WHAT THIS TASK INVOLVES:
Pull out every line in the material below that contains the word "each", and copy those lines in full.

★ ★ ★

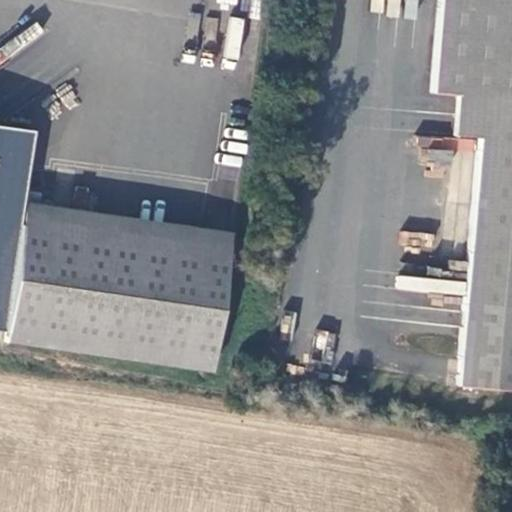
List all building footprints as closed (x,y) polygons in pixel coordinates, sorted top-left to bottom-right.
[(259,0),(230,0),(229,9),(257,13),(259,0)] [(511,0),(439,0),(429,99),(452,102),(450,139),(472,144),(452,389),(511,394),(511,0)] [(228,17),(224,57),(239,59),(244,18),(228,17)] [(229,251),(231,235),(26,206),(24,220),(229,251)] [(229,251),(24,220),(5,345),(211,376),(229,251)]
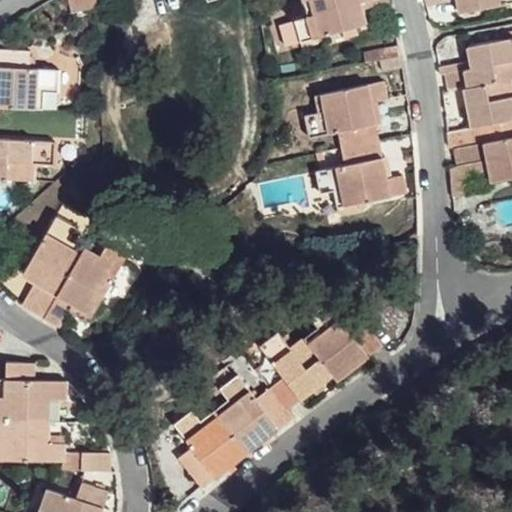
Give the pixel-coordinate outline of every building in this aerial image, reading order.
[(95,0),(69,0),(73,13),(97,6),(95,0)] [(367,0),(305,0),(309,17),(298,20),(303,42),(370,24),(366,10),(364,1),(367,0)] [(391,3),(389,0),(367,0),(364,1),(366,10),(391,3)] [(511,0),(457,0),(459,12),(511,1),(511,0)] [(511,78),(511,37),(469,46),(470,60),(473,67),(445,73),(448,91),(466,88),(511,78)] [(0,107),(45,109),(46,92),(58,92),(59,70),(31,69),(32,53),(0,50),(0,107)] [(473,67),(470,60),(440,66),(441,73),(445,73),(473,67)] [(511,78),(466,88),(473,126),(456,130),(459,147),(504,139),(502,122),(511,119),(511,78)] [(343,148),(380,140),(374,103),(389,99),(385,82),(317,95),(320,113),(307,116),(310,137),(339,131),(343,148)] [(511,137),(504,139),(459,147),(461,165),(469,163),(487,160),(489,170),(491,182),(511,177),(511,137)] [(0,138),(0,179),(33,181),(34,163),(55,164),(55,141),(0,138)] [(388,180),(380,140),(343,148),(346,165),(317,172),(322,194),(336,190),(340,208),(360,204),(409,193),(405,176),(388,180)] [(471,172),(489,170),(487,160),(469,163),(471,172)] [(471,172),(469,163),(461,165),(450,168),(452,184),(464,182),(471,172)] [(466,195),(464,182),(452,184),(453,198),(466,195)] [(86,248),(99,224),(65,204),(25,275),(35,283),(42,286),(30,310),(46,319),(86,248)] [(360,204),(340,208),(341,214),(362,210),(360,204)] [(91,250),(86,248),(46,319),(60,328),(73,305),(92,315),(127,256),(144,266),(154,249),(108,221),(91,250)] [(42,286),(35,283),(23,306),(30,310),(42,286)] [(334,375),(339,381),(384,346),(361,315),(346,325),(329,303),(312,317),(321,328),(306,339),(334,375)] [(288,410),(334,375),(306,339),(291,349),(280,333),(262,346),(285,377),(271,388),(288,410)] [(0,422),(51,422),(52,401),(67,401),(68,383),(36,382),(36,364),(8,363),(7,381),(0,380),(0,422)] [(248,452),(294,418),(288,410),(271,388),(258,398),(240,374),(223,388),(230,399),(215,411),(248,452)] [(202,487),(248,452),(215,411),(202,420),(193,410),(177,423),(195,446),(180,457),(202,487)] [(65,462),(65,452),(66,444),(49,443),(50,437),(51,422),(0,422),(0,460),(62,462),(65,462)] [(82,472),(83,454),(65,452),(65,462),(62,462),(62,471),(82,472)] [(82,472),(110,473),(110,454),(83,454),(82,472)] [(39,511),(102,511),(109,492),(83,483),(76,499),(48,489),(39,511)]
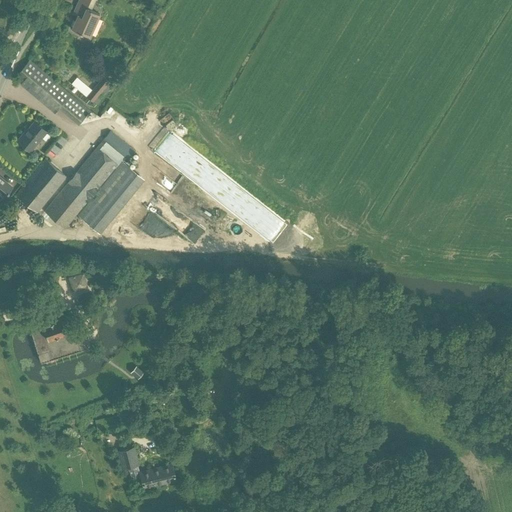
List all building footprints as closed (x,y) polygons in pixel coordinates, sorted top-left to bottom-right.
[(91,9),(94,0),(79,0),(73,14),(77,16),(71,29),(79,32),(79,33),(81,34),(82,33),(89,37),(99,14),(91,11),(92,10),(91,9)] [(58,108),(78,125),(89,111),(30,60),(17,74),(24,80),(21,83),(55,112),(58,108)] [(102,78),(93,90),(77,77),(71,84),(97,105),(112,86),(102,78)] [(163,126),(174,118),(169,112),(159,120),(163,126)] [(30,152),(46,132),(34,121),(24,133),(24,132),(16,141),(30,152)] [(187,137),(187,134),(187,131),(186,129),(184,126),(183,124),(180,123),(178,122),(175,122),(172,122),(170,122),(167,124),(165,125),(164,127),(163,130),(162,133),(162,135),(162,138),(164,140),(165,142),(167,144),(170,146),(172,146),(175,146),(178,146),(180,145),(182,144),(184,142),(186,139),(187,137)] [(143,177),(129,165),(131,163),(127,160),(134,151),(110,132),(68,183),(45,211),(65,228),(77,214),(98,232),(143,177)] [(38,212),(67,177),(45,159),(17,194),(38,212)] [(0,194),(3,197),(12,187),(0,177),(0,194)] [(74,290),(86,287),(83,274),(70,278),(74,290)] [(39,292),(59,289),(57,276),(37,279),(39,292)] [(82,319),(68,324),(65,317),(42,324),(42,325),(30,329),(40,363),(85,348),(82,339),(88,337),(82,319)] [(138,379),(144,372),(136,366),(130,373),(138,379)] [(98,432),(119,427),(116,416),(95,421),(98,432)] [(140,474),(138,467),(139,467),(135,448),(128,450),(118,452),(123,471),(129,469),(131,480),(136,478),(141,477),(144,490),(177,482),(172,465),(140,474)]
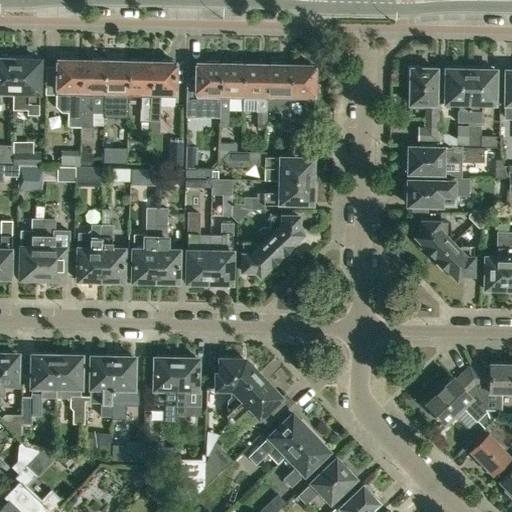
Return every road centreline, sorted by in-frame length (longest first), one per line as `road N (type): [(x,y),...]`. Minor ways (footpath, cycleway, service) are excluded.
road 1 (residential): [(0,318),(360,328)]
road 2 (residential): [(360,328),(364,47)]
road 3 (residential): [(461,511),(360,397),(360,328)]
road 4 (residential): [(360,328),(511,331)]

★ ★ ★

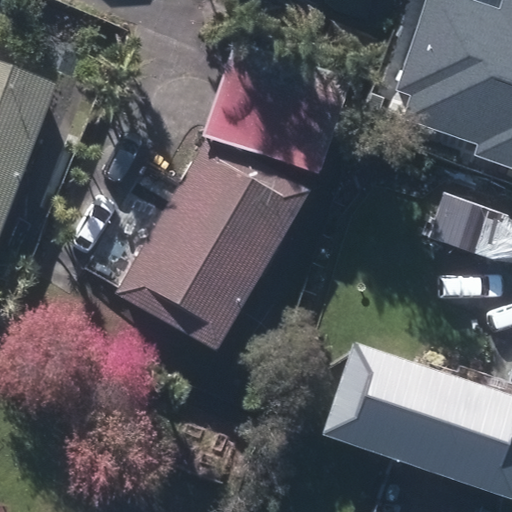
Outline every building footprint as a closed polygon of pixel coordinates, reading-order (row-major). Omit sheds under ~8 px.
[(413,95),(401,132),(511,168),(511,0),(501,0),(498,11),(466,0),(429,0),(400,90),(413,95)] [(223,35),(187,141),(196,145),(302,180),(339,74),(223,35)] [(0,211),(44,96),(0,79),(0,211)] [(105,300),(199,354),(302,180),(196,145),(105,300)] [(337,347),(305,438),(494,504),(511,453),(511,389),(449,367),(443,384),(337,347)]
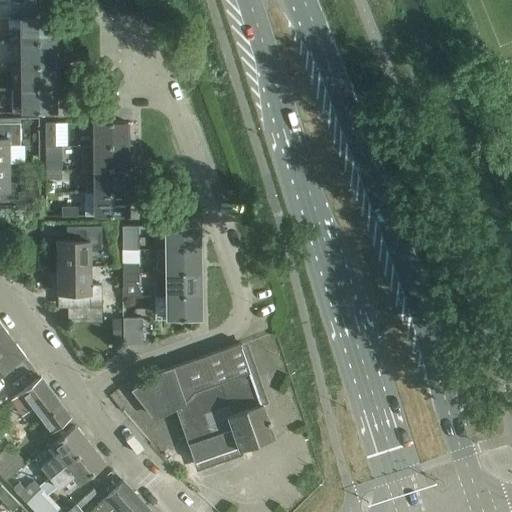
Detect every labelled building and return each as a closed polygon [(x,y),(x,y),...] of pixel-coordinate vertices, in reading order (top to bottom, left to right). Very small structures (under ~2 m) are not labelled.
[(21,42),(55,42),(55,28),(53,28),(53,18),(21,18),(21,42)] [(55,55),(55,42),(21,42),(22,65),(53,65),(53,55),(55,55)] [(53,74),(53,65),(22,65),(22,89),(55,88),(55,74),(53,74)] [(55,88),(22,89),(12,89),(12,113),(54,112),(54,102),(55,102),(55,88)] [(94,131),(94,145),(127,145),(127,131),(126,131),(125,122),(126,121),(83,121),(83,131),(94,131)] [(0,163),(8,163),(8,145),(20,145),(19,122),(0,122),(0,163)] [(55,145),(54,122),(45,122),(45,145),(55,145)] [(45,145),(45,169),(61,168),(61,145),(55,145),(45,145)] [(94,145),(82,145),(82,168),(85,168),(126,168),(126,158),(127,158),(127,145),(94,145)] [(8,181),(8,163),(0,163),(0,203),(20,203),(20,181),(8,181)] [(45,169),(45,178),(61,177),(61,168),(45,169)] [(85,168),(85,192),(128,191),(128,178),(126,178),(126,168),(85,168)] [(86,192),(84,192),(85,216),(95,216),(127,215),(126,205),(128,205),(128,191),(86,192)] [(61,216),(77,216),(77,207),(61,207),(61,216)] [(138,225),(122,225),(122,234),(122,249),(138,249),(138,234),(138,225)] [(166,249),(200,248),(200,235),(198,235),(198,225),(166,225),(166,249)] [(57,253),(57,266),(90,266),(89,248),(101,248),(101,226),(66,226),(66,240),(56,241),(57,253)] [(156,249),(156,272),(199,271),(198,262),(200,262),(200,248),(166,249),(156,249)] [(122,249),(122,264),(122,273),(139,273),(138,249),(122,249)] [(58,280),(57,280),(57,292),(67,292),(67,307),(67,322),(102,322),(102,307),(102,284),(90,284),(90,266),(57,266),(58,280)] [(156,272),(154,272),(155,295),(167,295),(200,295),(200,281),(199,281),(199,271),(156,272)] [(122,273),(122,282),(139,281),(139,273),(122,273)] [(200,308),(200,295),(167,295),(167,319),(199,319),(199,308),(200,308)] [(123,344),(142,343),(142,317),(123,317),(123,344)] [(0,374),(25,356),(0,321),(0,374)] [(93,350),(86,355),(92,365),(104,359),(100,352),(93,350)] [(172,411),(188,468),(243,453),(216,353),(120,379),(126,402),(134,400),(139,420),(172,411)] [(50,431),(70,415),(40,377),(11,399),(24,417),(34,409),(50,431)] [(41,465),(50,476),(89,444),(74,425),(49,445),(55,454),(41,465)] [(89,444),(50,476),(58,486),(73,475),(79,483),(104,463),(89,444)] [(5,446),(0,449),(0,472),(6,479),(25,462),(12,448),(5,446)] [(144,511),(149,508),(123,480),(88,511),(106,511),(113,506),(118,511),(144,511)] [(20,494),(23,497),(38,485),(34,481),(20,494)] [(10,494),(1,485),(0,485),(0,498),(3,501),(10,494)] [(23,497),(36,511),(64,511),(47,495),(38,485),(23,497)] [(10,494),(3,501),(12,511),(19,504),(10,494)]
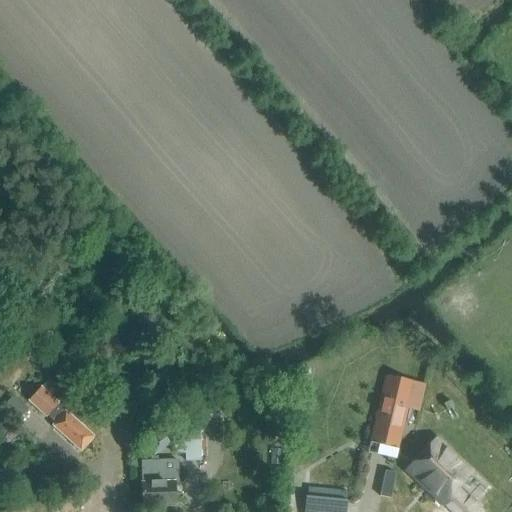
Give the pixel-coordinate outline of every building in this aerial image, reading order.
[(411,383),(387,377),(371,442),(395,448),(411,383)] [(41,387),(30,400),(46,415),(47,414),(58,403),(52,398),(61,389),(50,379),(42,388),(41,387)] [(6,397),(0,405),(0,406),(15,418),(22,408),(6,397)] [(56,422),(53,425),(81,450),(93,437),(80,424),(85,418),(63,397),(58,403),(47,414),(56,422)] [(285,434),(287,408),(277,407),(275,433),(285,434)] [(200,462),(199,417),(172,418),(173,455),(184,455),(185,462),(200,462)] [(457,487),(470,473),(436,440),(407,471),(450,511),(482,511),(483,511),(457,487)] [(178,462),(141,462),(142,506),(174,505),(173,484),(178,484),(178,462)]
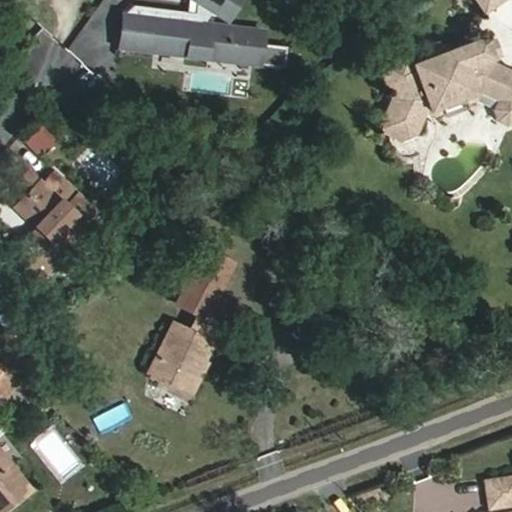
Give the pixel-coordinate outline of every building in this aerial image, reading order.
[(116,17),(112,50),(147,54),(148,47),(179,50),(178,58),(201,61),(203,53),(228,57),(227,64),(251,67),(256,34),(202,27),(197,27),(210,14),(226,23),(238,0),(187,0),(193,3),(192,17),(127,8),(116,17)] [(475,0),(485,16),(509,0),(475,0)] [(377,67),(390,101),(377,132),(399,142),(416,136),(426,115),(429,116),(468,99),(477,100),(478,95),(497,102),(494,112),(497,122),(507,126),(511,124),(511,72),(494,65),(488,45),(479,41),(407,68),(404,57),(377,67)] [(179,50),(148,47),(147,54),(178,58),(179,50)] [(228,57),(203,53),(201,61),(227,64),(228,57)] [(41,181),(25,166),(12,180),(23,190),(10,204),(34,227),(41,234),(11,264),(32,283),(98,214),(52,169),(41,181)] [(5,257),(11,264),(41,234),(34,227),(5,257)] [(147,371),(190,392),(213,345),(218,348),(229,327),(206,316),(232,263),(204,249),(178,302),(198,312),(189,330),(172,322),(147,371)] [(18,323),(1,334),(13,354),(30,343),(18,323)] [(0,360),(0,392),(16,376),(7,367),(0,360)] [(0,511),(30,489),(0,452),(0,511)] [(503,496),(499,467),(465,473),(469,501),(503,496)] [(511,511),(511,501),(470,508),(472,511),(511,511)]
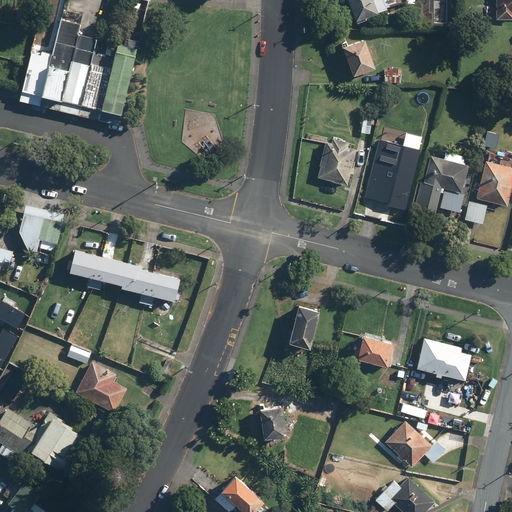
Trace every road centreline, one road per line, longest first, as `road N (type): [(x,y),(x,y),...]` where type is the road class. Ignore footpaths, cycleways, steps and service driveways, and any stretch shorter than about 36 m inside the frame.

★ ★ ★

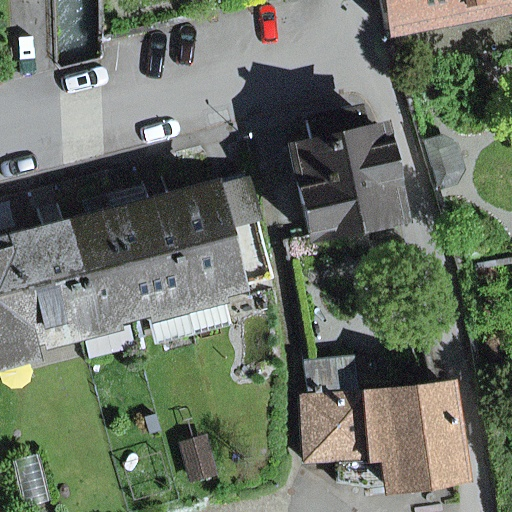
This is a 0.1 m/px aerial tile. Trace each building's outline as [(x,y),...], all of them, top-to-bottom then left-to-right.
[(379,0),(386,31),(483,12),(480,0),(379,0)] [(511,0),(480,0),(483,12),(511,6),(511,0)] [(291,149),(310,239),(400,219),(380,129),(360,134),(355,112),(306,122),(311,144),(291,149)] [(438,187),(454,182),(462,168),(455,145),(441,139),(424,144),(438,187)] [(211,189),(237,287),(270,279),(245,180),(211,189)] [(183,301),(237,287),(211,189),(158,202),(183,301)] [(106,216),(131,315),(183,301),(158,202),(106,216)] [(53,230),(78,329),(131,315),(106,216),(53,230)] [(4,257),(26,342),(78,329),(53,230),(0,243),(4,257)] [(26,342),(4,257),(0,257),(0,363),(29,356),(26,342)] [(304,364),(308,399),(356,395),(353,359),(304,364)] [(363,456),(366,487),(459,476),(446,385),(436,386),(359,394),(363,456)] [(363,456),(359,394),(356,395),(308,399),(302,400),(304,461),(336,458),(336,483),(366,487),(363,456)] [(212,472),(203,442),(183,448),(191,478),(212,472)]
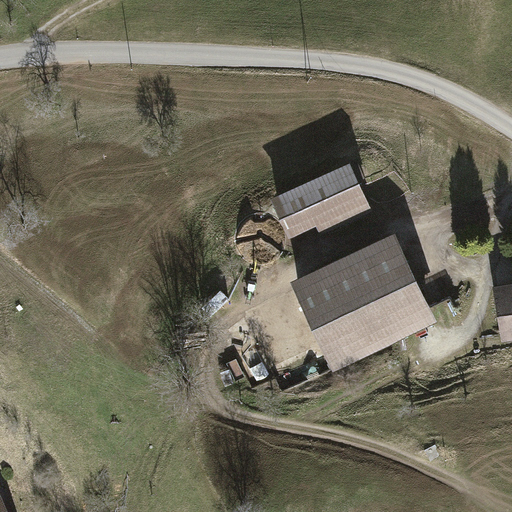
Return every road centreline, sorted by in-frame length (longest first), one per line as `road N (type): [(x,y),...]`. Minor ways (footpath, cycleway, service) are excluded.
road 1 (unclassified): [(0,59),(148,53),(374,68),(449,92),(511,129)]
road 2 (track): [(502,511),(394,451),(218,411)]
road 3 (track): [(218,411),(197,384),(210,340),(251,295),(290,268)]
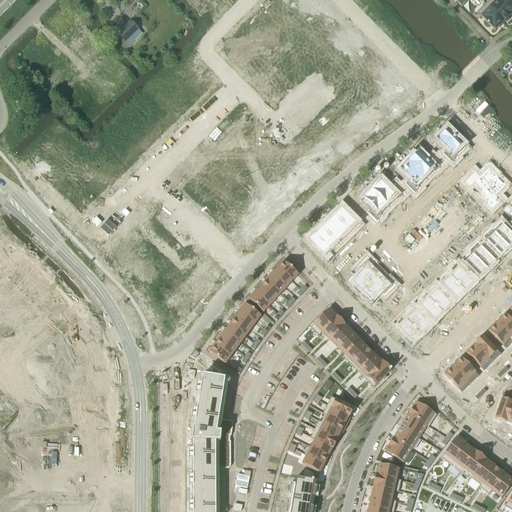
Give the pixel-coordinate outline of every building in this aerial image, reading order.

★ ★ ★

CORRECT OUTPUT:
Detect every labelled building and return each as a closed polygon [(x,y),(x,y),...] of pixel-coordinate vertices, in reading order (top to bottom, left to right). Very small structures (under ~2 m) are not labelled.
This is a 0.1 m/px aerial tile. Trace each building's outline as [(x,y),...], all of them, top-to-bottom then left-to-right.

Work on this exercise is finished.